◆ Data records ◆
☆ ☆ ☆ ☆ ☆

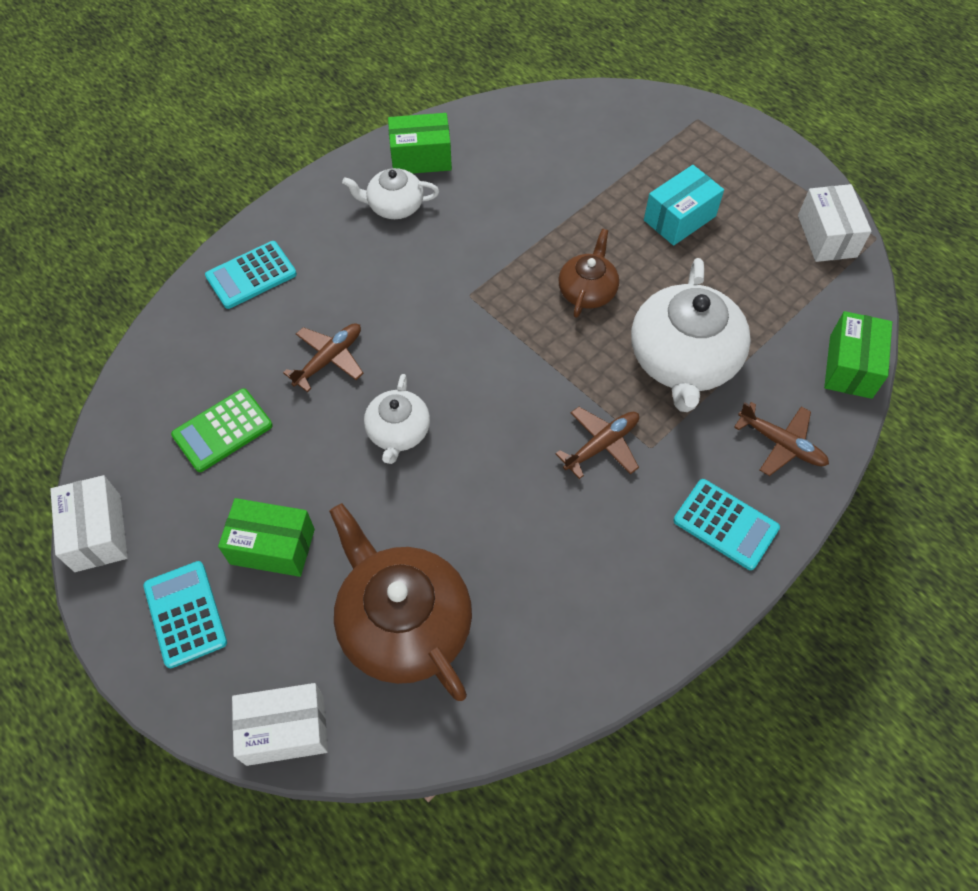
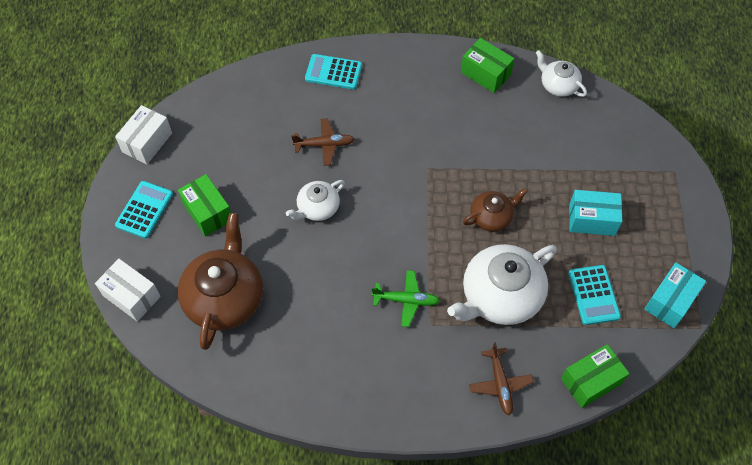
camera: 45 degrees right, 0 degrees up
green calculator [171,388,273,472] -> none
white teapot [342,168,439,219] -> white teapot moved to [536,50,587,97]
brown plane [555,407,639,479] -> green plane [372,270,440,327]
turquoise calculator [673,479,780,570] -> turquoise calculator moved to [568,265,621,325]
white box [798,184,871,262] -> turquoise box [644,262,706,328]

☆ ☆ ☆ ☆ ☆

◆ Task details ◆
Give the data again exactly, image-free.

◆ Solution for this problem ◆
camera: 45 degrees right, 0 degrees up
green calculator [171,388,273,472] -> none
white teapot [342,168,439,219] -> white teapot moved to [536,50,587,97]
brown plane [555,407,639,479] -> green plane [372,270,440,327]
turquoise calculator [673,479,780,570] -> turquoise calculator moved to [568,265,621,325]
white box [798,184,871,262] -> turquoise box [644,262,706,328]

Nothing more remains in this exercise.